**EXERCISE INSTRUCTIONS**
The entries below hold a line with "grey bofafegak at" and a line with "The purple dizifikek". Return those lines and all that lie between them, exactly and only.

**MATERIAL FOR THIS EXERCISE**
════════════════════

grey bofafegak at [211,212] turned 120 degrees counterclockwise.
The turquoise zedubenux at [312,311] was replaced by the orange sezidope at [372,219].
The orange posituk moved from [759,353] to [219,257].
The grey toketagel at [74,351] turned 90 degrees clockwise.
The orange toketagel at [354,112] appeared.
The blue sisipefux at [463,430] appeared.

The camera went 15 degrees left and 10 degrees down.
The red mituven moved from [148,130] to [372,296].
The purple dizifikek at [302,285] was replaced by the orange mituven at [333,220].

════════════════════

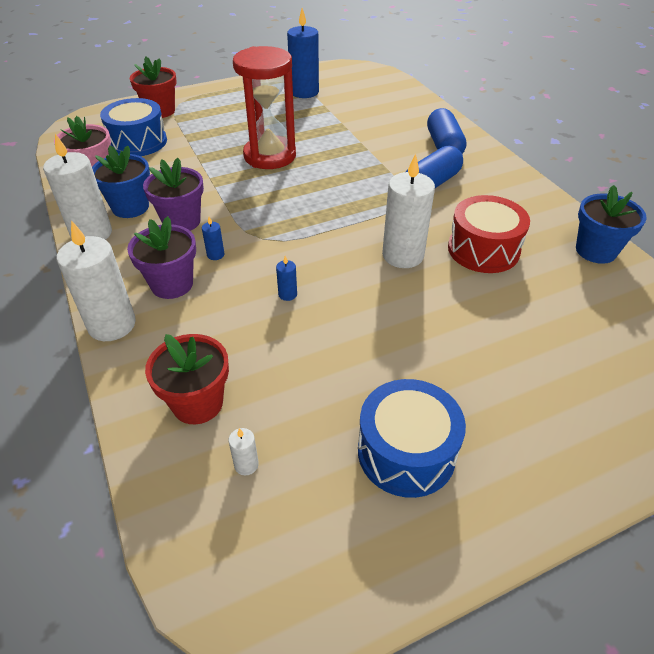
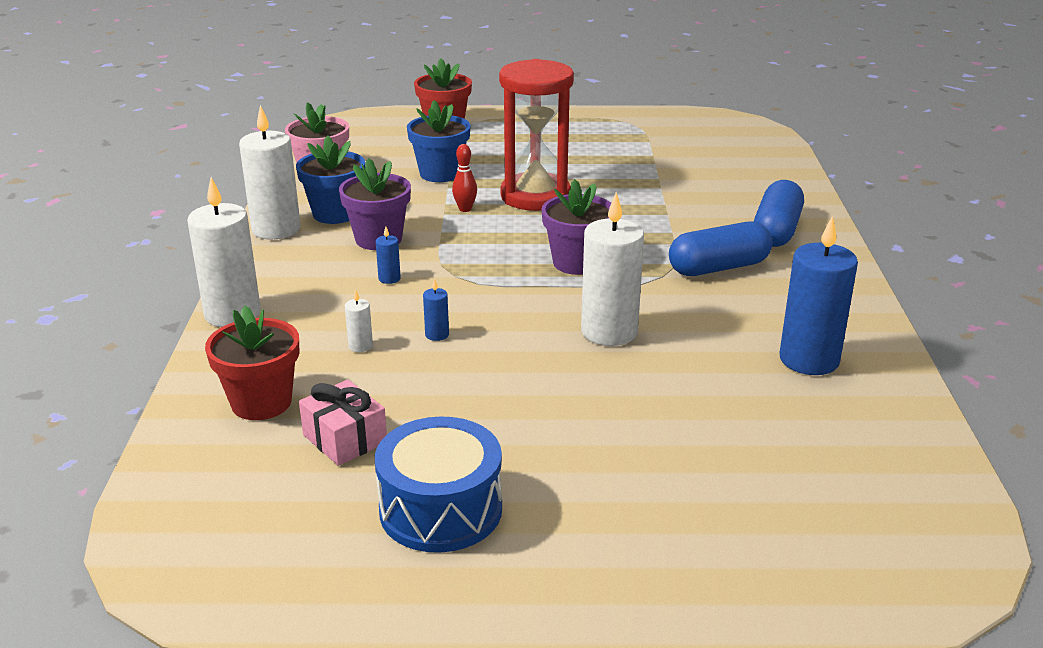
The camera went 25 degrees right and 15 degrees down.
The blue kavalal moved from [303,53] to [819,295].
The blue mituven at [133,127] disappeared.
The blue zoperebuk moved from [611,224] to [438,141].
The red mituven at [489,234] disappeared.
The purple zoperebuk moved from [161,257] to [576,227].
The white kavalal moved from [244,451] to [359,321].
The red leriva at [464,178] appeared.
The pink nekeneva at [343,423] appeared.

════════════════════

**RESPONSE TO THIS EXERCISE**
grey bofafegak at [211,212] turned 120 degrees counterclockwise.
The turquoise zedubenux at [312,311] was replaced by the orange sezidope at [372,219].
The orange posituk moved from [759,353] to [219,257].
The grey toketagel at [74,351] turned 90 degrees clockwise.
The orange toketagel at [354,112] appeared.
The blue sisipefux at [463,430] appeared.

The camera went 15 degrees left and 10 degrees down.
The red mituven moved from [148,130] to [372,296].
The purple dizifikek at [302,285] was replaced by the orange mituven at [333,220].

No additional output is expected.